• WHAT YOU HAVE TO DO: Could you give the listing again exactly, without its pictures?

• DATA IN THIS EXERCISE:

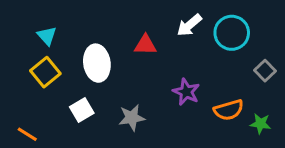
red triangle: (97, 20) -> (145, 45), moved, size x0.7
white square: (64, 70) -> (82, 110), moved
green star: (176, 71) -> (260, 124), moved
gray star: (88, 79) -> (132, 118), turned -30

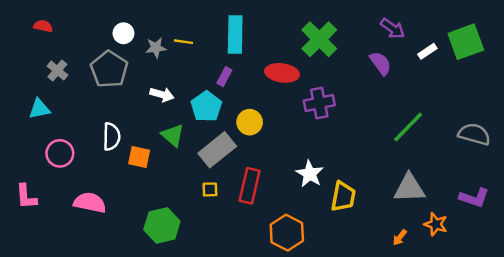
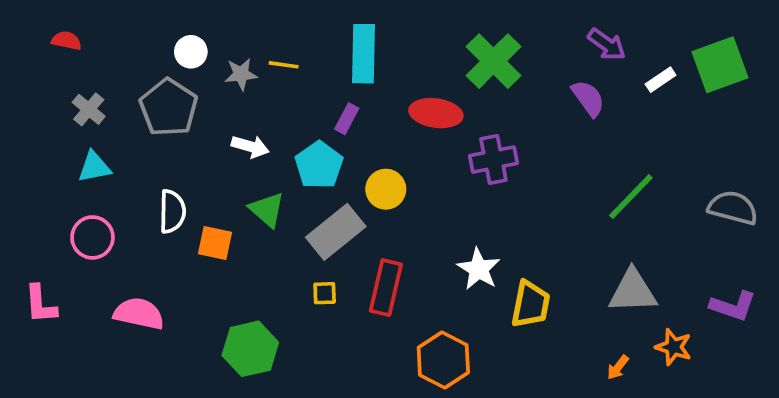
cyan triangle: (39, 109) -> (94, 167), moved

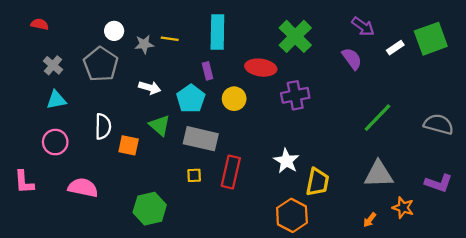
purple rectangle: (347, 119) -> (207, 71), turned -42
yellow circle: (386, 189) -> (234, 99), moved
gray rectangle: (336, 232) -> (201, 139), turned 52
orange hexagon: (443, 360) -> (292, 215), moved

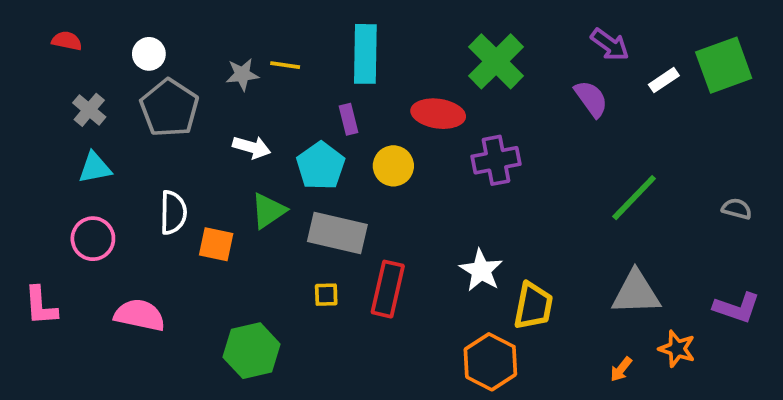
white circle: (114, 31) -> (149, 54), moved
gray semicircle: (439, 124) -> (737, 209), size x0.6
green triangle: (160, 125) -> (268, 211), turned 45

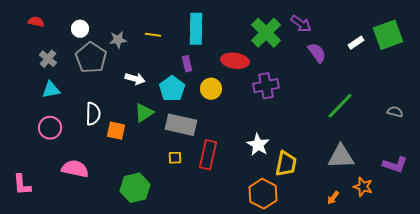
purple arrow: (610, 45) -> (301, 24), moved
gray star: (242, 74) -> (118, 40), moved
pink L-shape: (41, 306) -> (22, 185), moved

• RESPONSE TO THIS EXERCISE:
red triangle: (97, 20) -> (145, 45), moved, size x0.7
white square: (64, 70) -> (82, 110), moved
green star: (176, 71) -> (260, 124), moved
gray star: (88, 79) -> (132, 118), turned -30

cyan triangle: (39, 109) -> (94, 167), moved

purple rectangle: (347, 119) -> (207, 71), turned -42
yellow circle: (386, 189) -> (234, 99), moved
gray rectangle: (336, 232) -> (201, 139), turned 52
orange hexagon: (443, 360) -> (292, 215), moved

white circle: (114, 31) -> (149, 54), moved
gray semicircle: (439, 124) -> (737, 209), size x0.6
green triangle: (160, 125) -> (268, 211), turned 45

purple arrow: (610, 45) -> (301, 24), moved
gray star: (242, 74) -> (118, 40), moved
pink L-shape: (41, 306) -> (22, 185), moved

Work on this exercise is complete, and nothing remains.